PROBLEM DETAILS: The line containing "none -> yellow brick F9 level 1" and every line after it through the end of the records: return those exactly, and nothing more.

TASK INPUTS:
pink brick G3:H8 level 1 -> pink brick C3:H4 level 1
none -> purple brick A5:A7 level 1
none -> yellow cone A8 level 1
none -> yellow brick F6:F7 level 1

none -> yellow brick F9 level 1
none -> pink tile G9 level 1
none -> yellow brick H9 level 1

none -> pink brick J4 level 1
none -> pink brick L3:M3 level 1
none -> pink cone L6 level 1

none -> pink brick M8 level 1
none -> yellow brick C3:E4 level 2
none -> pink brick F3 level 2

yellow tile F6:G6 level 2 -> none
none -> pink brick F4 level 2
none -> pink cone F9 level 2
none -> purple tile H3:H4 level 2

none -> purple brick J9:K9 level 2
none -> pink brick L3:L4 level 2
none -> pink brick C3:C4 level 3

SOLUTION FOR THIS EXERCISE:
none -> yellow brick F9 level 1
none -> pink tile G9 level 1
none -> yellow brick H9 level 1

none -> pink brick J4 level 1
none -> pink brick L3:M3 level 1
none -> pink cone L6 level 1

none -> pink brick M8 level 1
none -> yellow brick C3:E4 level 2
none -> pink brick F3 level 2

yellow tile F6:G6 level 2 -> none
none -> pink brick F4 level 2
none -> pink cone F9 level 2
none -> purple tile H3:H4 level 2

none -> purple brick J9:K9 level 2
none -> pink brick L3:L4 level 2
none -> pink brick C3:C4 level 3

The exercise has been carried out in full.